++++ SUPPLIED RECORDS

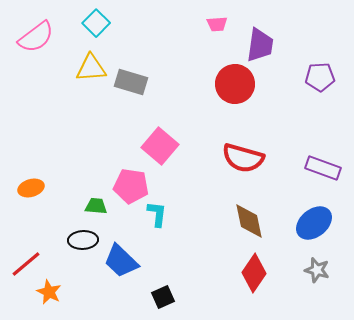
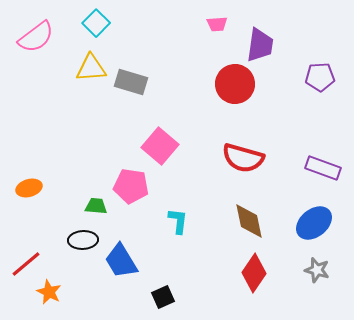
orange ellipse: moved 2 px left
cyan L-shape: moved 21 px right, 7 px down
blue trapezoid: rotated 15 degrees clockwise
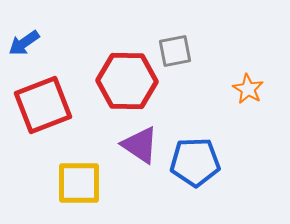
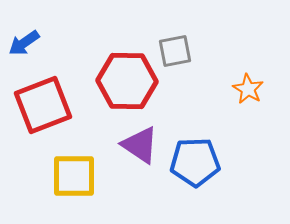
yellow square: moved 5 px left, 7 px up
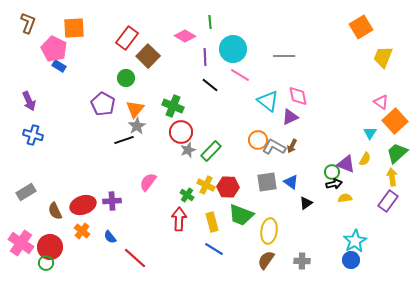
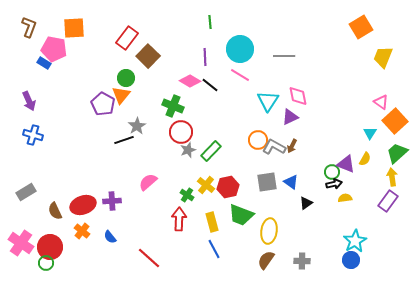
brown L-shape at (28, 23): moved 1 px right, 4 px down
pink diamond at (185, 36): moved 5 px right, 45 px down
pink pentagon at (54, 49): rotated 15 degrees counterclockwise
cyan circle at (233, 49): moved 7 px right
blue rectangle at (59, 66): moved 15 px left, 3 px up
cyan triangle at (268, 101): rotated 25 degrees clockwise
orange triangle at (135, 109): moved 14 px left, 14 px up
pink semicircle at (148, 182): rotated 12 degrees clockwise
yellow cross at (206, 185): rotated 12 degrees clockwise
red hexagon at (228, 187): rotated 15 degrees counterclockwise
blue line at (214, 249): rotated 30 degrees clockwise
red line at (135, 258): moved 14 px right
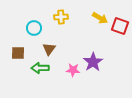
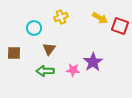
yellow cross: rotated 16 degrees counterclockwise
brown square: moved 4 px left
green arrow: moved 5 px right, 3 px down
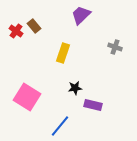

++++++++
++++ SUPPLIED RECORDS

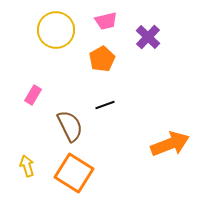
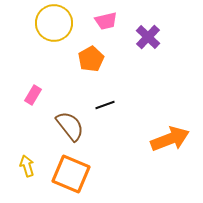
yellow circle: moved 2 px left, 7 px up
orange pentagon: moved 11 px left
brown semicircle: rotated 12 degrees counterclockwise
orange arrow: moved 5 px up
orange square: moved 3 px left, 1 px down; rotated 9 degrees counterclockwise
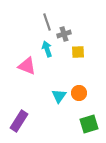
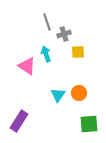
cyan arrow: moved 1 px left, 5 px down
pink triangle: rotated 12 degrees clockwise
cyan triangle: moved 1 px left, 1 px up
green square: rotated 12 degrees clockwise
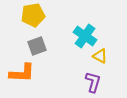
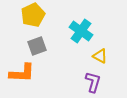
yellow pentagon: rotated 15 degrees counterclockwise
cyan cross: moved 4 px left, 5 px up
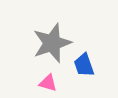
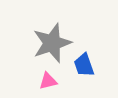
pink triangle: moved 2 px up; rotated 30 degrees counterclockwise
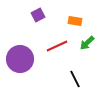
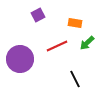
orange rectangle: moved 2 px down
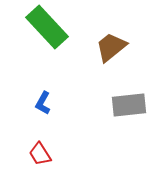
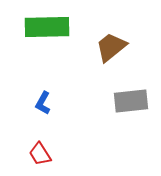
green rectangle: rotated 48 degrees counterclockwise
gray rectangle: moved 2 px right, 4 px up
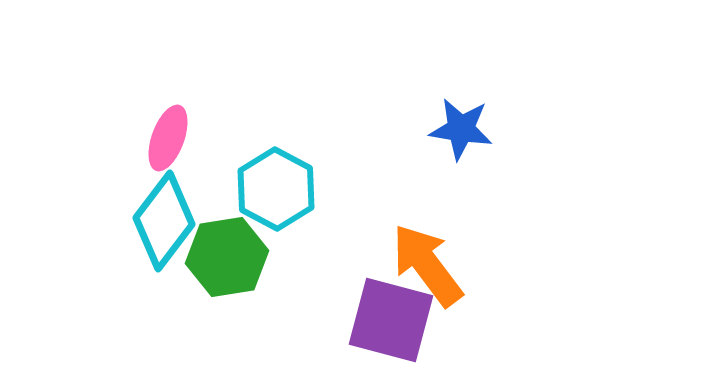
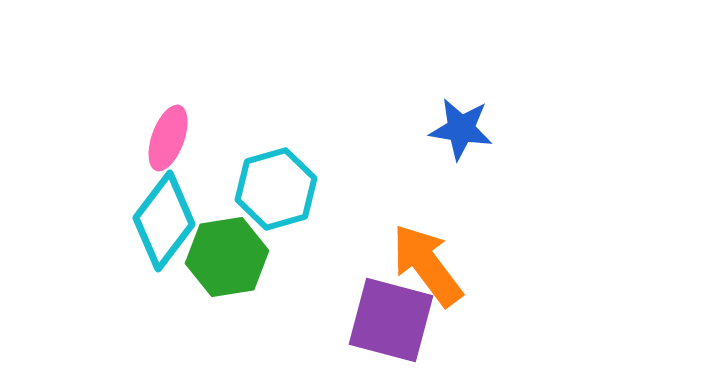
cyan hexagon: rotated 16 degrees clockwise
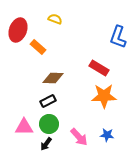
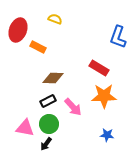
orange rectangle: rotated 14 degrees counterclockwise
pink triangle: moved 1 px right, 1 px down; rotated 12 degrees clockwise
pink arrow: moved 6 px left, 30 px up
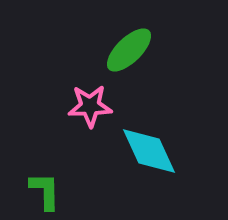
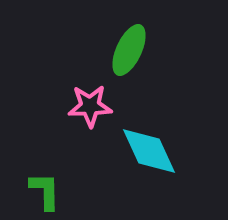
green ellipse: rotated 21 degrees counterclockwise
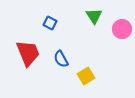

++++++++

=== ASSIGNED TASK ===
In the records above, find each line that holds the word "arrow"; copy all such lines.

=== TASK RESULT ===
green arrow: moved 5 px right, 3 px down
orange arrow: moved 5 px up
cyan arrow: moved 1 px left, 5 px down
pink arrow: moved 6 px left, 30 px up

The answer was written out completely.